Nothing but the images should be left out when the entries are restated word for word.

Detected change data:
# # # #
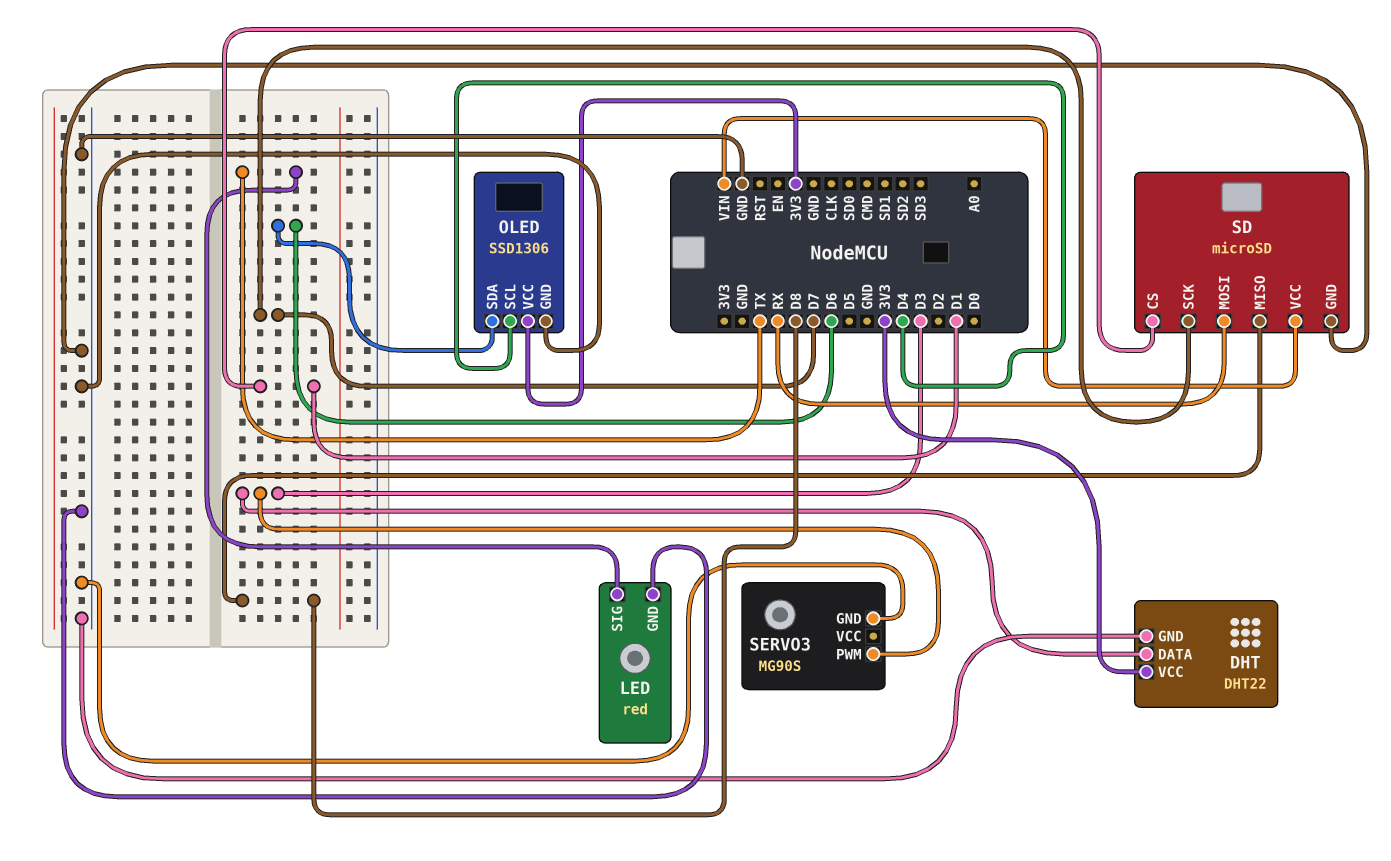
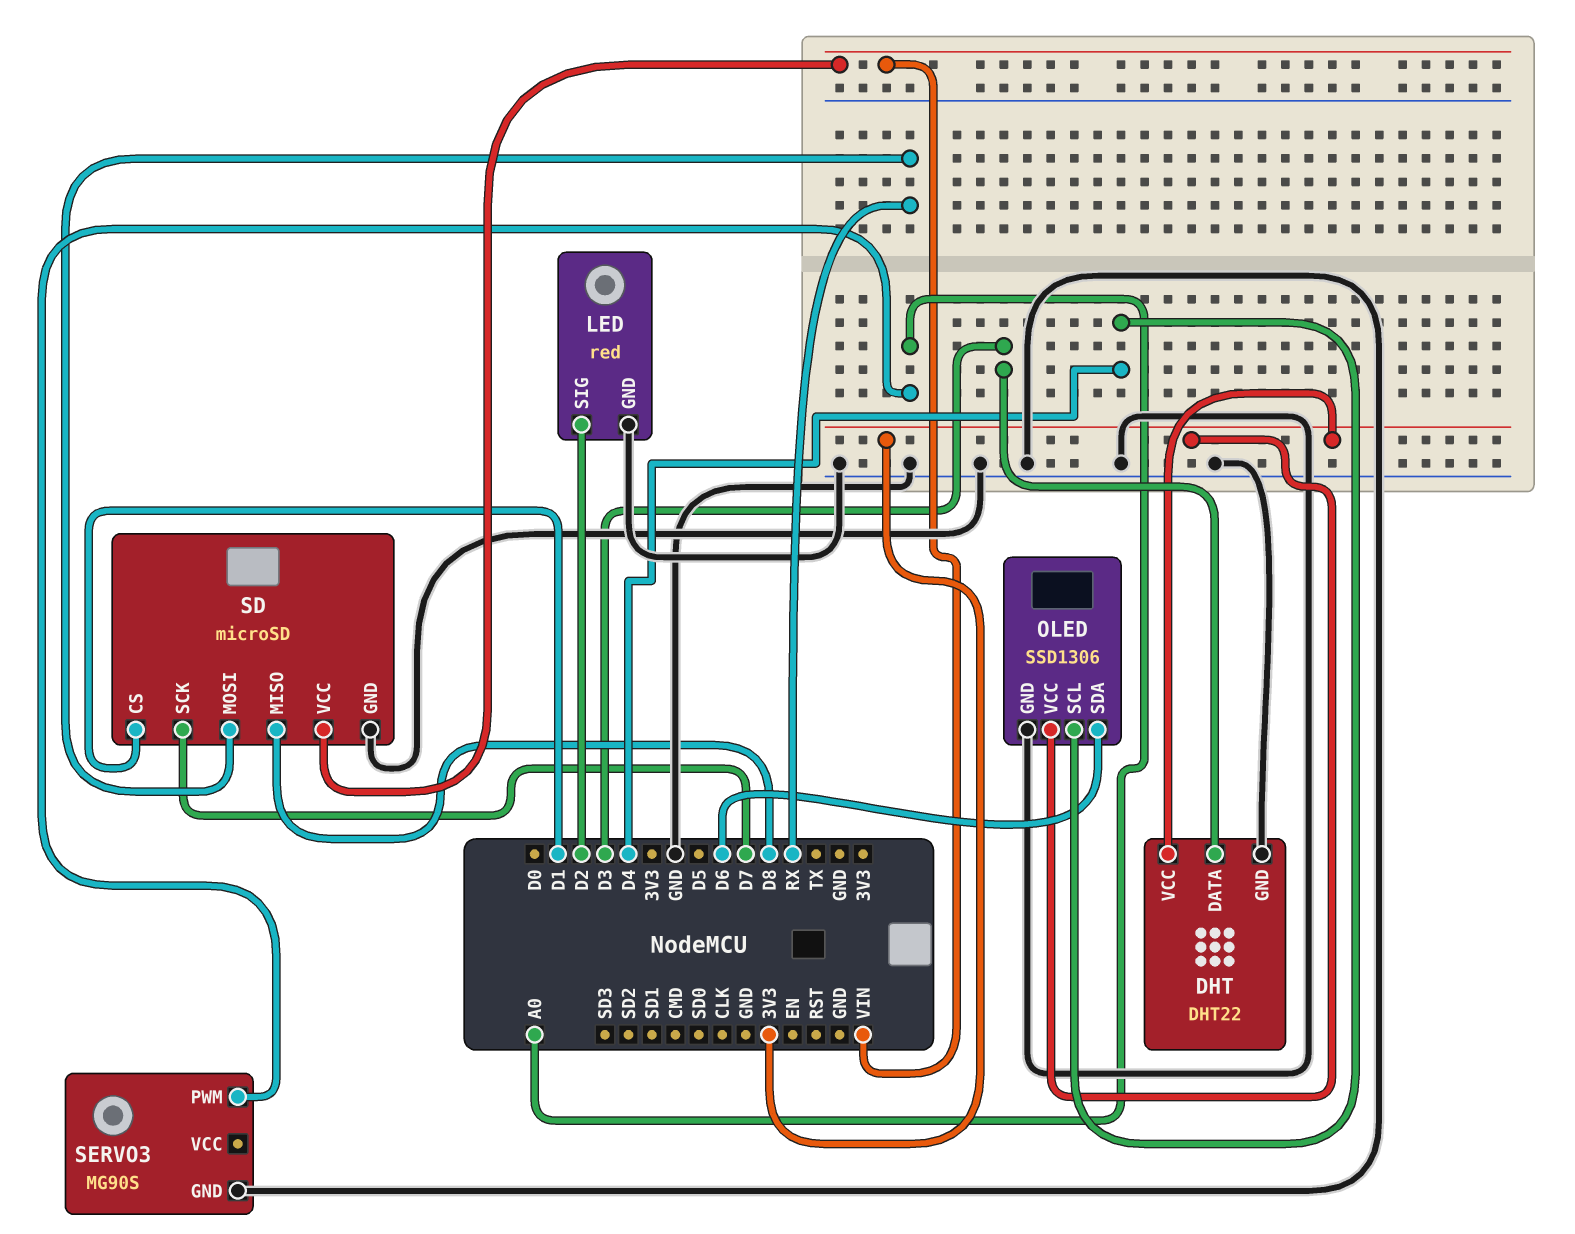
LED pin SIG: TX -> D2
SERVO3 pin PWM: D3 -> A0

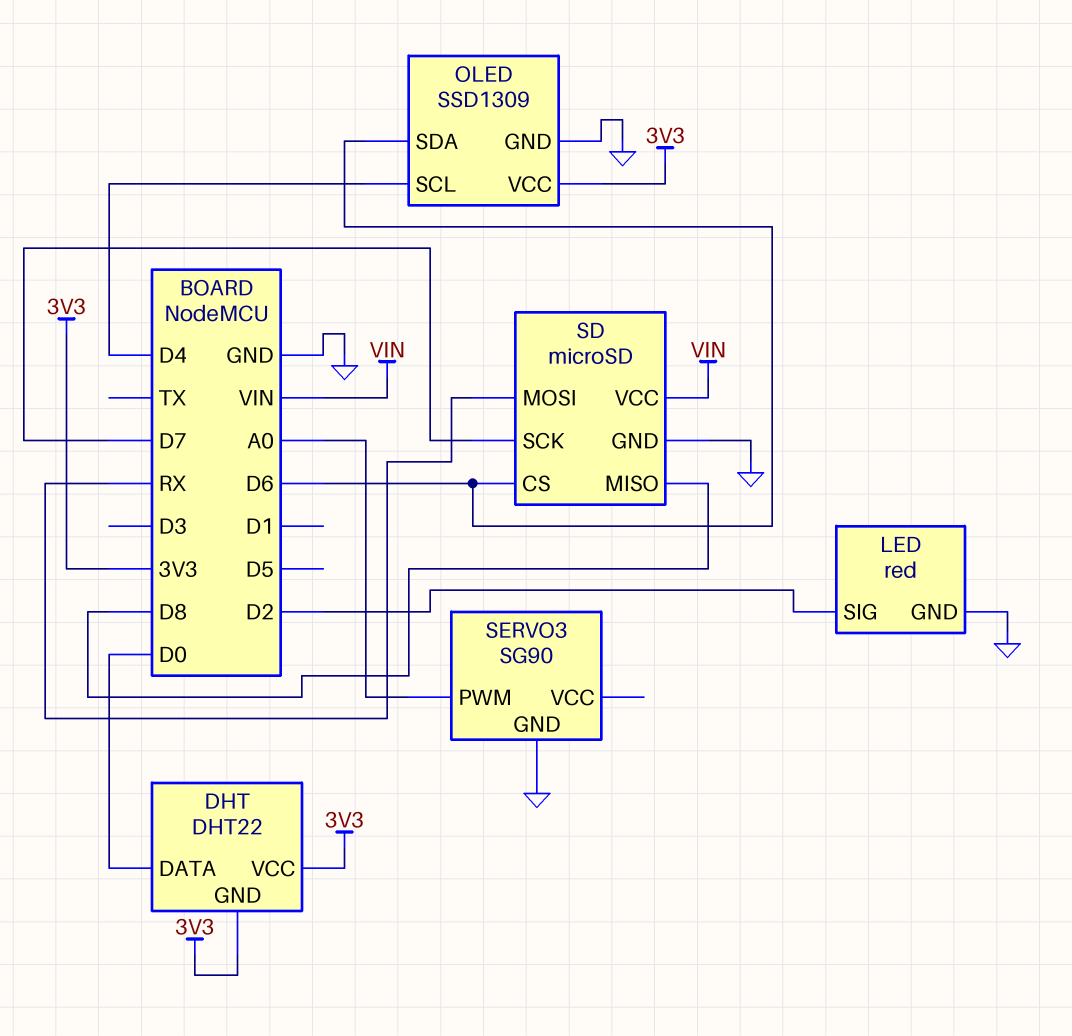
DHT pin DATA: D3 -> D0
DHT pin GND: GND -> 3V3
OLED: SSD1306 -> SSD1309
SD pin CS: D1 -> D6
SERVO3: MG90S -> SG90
# # # #
■ **RESPONSE AREA**
LED pin SIG: TX -> D2
SERVO3 pin PWM: D3 -> A0

DHT pin DATA: D3 -> D0
DHT pin GND: GND -> 3V3
OLED: SSD1306 -> SSD1309
SD pin CS: D1 -> D6
SERVO3: MG90S -> SG90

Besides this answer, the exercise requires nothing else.